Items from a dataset
****
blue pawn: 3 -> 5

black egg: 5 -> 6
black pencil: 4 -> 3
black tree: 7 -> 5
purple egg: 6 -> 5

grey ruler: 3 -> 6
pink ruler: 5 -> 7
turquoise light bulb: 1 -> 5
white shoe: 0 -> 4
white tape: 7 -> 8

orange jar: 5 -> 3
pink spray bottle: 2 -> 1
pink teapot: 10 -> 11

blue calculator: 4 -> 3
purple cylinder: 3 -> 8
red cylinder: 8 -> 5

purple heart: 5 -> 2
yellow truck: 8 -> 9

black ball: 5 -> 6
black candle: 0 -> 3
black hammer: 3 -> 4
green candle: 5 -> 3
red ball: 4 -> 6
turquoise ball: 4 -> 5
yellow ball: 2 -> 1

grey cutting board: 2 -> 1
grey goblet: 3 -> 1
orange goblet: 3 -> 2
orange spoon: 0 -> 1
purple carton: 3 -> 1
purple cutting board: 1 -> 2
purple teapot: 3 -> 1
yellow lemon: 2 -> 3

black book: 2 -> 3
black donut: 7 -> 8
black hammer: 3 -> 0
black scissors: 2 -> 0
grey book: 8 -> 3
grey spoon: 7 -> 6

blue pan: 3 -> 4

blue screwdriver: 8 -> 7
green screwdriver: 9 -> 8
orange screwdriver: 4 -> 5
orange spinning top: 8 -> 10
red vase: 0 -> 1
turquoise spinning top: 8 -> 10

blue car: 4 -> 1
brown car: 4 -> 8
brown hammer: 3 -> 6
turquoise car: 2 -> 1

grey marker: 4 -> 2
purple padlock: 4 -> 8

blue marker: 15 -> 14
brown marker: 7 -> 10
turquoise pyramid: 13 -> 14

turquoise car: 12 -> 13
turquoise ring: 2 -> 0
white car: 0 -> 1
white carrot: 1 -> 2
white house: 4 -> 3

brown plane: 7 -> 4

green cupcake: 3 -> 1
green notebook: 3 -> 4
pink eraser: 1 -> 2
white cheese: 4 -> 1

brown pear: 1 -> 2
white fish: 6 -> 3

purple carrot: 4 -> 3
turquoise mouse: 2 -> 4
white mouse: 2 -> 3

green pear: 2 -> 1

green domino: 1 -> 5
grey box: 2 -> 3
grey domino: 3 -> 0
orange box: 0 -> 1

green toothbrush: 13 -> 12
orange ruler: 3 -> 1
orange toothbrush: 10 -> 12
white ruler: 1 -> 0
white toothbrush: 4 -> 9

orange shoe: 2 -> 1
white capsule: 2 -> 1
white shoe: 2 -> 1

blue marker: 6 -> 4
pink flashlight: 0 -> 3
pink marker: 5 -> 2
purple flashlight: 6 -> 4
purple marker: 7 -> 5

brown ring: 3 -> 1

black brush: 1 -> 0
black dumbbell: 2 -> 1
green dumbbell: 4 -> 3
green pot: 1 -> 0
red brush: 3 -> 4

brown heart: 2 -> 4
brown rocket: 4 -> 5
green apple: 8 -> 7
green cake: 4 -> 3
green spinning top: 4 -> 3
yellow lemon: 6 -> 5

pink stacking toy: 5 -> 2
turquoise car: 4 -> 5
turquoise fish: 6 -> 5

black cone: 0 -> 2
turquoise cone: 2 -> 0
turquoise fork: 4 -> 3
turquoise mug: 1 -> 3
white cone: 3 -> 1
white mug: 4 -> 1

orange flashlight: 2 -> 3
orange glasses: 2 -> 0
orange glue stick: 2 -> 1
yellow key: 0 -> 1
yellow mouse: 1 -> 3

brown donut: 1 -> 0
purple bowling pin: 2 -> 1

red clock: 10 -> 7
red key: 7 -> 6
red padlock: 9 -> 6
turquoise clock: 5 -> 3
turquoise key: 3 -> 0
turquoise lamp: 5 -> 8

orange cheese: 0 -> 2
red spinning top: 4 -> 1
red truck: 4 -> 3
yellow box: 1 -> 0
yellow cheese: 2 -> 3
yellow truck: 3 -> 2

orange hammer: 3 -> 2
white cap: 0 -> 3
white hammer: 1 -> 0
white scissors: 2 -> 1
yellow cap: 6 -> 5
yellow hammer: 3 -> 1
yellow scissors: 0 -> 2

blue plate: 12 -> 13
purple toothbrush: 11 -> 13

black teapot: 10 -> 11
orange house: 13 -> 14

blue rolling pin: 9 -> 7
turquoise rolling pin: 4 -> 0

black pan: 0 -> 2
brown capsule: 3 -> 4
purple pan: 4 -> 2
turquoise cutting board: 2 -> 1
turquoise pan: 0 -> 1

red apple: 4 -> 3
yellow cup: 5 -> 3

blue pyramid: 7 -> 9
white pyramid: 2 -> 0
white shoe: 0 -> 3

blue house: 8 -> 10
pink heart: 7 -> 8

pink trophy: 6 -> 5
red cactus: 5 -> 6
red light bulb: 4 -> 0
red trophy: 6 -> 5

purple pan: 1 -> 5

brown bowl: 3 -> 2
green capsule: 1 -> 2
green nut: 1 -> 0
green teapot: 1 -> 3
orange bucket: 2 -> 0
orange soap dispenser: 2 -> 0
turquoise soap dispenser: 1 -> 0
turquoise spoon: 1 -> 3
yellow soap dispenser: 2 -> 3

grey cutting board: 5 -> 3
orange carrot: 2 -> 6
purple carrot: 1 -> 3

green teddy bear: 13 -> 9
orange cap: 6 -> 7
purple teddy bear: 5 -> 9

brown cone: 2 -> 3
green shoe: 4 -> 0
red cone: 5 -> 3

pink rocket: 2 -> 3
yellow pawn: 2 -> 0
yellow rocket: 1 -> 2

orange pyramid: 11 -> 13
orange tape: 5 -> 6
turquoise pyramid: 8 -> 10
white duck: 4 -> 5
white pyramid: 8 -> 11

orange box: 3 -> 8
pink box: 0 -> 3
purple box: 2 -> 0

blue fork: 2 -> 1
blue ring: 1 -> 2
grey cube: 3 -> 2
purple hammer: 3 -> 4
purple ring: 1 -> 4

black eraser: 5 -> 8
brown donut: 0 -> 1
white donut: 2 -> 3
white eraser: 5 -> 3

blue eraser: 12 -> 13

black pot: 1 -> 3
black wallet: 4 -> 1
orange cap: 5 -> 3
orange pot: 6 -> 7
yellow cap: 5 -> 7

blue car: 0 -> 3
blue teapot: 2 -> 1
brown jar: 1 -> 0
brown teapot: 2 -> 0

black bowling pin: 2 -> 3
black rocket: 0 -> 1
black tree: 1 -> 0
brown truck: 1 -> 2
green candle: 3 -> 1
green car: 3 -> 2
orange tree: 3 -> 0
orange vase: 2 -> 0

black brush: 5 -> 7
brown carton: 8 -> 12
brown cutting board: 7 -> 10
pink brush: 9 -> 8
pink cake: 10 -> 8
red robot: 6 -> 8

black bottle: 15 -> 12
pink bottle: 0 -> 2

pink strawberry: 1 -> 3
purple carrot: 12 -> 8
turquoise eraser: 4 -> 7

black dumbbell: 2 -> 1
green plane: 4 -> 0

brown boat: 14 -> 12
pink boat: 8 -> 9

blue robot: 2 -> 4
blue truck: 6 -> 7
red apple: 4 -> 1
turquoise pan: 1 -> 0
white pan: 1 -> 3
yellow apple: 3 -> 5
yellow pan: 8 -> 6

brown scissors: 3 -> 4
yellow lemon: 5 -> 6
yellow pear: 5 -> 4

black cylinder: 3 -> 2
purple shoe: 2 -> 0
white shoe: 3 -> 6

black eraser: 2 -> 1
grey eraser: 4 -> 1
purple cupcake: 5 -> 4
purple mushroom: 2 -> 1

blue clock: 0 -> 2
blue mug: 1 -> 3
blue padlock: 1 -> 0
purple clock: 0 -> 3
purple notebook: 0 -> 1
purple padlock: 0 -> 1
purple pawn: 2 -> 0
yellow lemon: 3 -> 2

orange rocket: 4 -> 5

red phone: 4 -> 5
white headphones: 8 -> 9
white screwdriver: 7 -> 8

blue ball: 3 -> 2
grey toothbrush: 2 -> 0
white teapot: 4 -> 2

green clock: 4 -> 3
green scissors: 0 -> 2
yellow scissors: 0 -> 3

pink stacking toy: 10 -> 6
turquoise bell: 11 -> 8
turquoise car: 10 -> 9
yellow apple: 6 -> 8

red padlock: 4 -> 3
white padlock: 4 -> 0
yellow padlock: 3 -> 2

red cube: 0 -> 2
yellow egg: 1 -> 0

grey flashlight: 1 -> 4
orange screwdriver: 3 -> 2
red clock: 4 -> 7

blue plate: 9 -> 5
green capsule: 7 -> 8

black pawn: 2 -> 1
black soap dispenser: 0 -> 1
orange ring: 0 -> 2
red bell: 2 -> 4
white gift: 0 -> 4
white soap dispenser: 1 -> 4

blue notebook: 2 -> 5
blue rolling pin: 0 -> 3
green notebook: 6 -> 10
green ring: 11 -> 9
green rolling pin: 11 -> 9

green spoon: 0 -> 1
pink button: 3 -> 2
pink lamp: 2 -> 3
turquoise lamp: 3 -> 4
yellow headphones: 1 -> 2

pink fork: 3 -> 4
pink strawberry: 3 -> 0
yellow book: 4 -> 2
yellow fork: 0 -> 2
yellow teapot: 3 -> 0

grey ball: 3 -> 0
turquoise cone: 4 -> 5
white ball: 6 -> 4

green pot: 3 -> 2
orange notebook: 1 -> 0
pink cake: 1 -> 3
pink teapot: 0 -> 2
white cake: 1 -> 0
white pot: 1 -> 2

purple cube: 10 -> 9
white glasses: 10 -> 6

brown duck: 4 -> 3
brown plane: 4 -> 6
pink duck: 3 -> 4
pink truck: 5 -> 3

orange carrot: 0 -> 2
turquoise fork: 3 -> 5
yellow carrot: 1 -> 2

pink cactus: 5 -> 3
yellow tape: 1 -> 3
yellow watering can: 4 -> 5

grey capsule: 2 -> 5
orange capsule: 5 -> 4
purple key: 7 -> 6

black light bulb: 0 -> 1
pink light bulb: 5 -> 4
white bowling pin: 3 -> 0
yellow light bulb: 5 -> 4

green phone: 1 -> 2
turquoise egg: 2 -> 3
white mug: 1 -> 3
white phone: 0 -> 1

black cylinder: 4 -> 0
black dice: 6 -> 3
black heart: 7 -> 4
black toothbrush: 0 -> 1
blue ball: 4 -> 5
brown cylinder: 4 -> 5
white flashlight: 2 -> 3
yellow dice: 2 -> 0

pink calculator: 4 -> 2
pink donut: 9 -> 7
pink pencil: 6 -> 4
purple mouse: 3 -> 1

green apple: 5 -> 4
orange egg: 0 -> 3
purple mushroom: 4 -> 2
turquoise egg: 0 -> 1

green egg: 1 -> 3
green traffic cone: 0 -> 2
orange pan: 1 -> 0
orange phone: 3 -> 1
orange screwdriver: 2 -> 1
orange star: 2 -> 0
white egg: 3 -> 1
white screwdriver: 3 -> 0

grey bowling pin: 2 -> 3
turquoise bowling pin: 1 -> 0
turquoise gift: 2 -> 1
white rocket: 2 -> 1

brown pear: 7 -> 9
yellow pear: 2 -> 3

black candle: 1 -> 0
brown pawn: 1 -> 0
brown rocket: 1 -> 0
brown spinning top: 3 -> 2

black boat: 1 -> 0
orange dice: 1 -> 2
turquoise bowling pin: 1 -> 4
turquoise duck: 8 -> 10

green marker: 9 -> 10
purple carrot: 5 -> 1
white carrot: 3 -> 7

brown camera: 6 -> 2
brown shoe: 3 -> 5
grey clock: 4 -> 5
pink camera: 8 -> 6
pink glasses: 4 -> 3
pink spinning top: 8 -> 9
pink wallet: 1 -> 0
****
Work to be completed
In the entries above, restate word for word the lines between the one holding "black ball: 5 -> 6" and the one holding "purple carton: 3 -> 1", inclusive, and nothing besides.

Solution to this task
black ball: 5 -> 6
black candle: 0 -> 3
black hammer: 3 -> 4
green candle: 5 -> 3
red ball: 4 -> 6
turquoise ball: 4 -> 5
yellow ball: 2 -> 1

grey cutting board: 2 -> 1
grey goblet: 3 -> 1
orange goblet: 3 -> 2
orange spoon: 0 -> 1
purple carton: 3 -> 1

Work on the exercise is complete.